## Instructions to follow
Once the pictures are set aside, copy the records below exactly as they stand.

Source material Start Marker

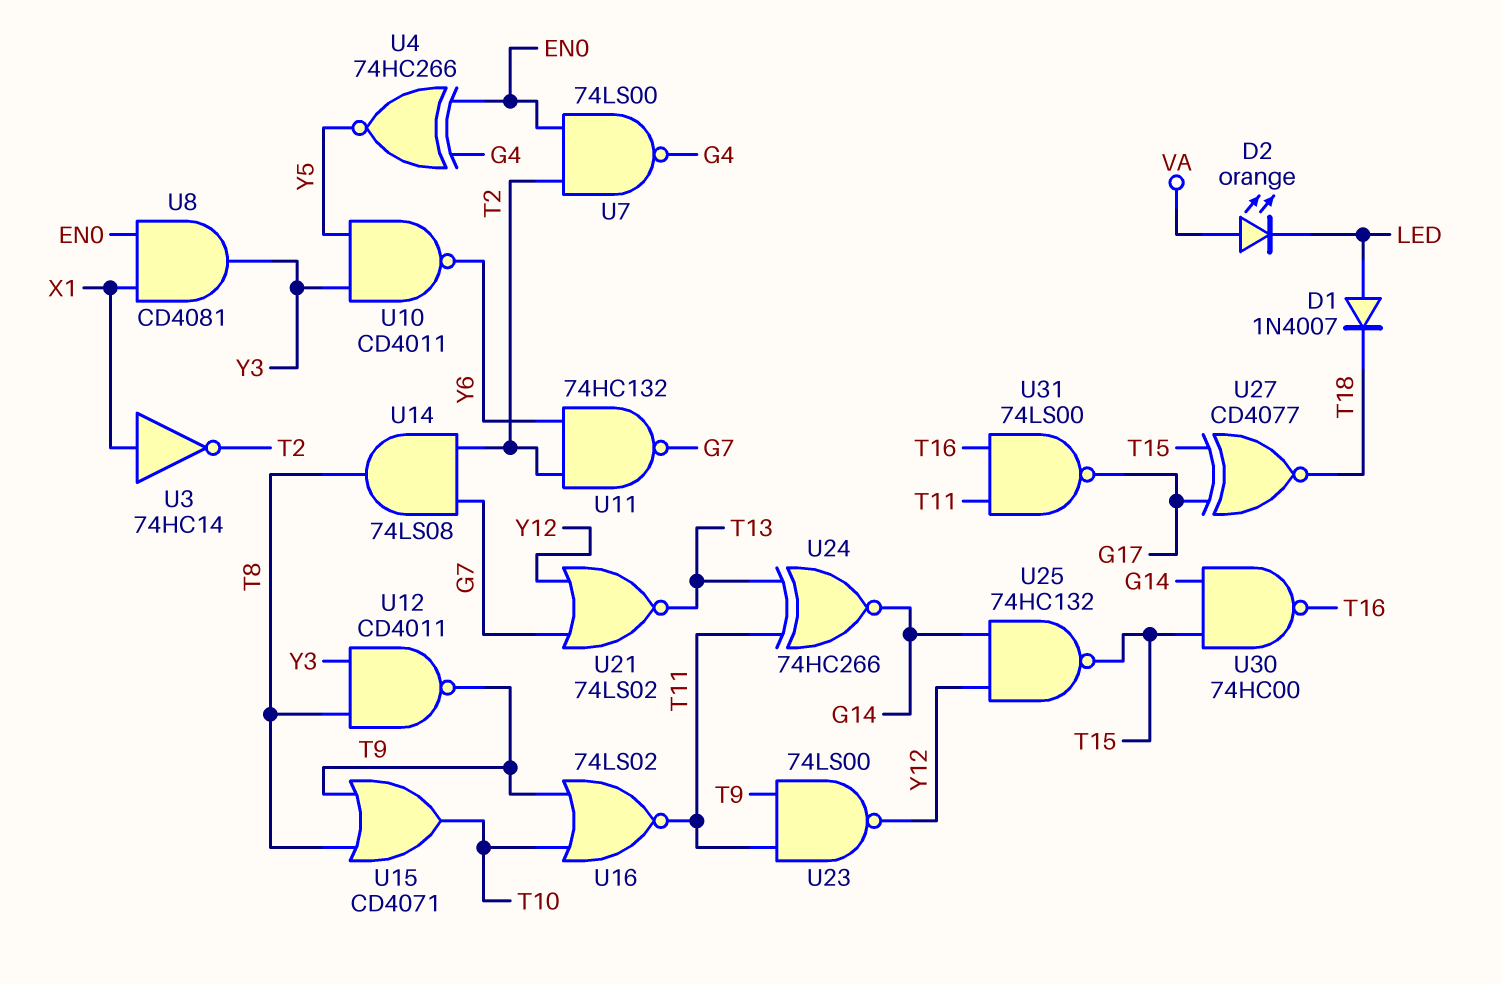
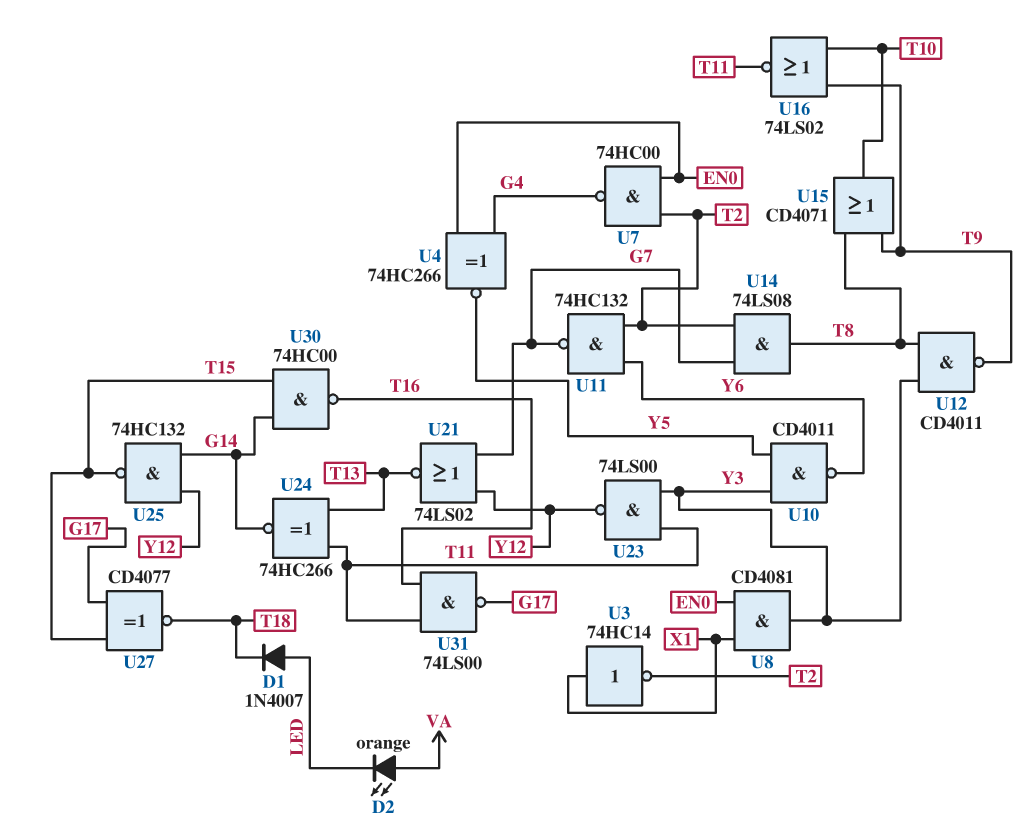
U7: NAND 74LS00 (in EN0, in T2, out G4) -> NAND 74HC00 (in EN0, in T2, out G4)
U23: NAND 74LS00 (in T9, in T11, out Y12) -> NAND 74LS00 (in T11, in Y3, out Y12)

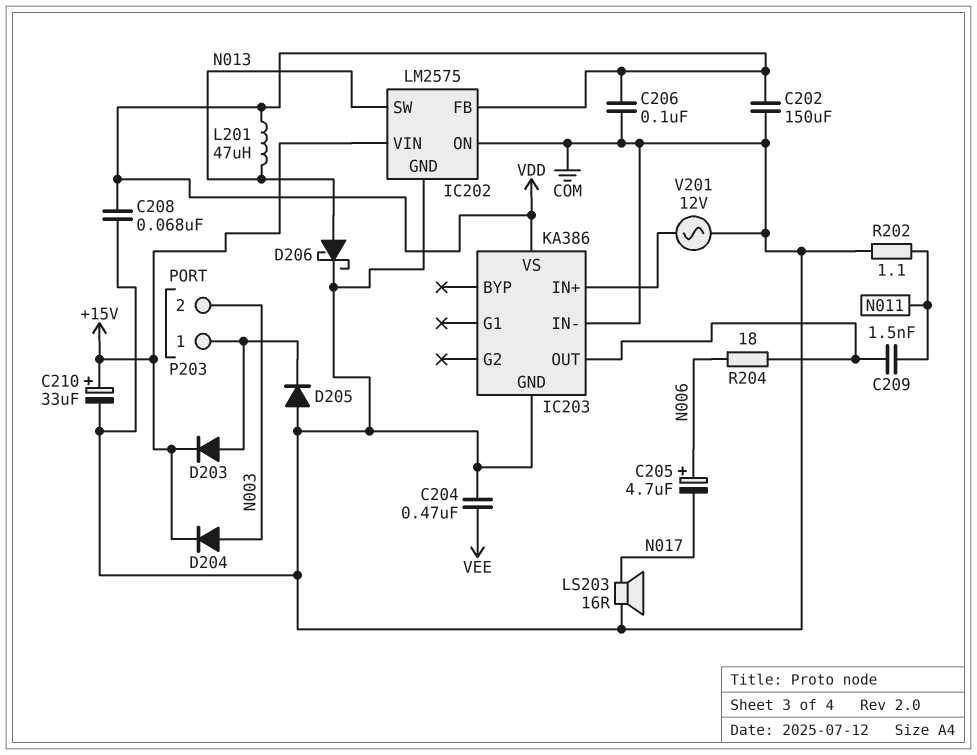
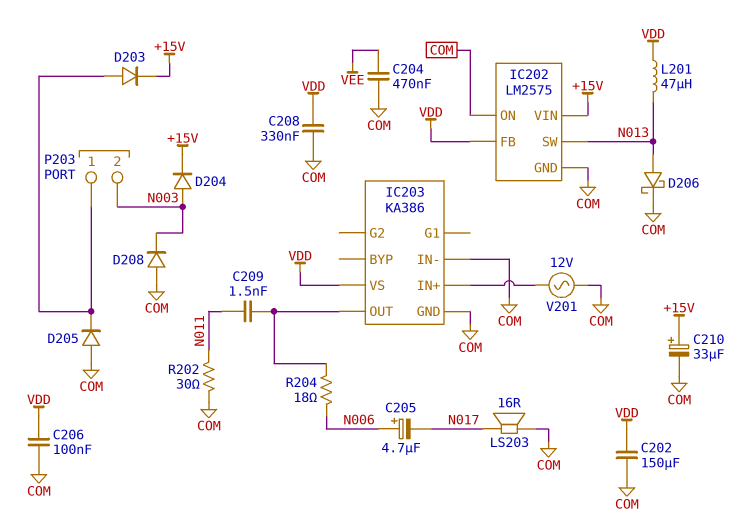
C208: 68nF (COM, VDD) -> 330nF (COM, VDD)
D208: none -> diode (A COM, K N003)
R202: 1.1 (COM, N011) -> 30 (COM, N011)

Source material End Marker

## The answer
U7: NAND 74LS00 (in EN0, in T2, out G4) -> NAND 74HC00 (in EN0, in T2, out G4)
U23: NAND 74LS00 (in T9, in T11, out Y12) -> NAND 74LS00 (in T11, in Y3, out Y12)

C208: 68nF (COM, VDD) -> 330nF (COM, VDD)
D208: none -> diode (A COM, K N003)
R202: 1.1 (COM, N011) -> 30 (COM, N011)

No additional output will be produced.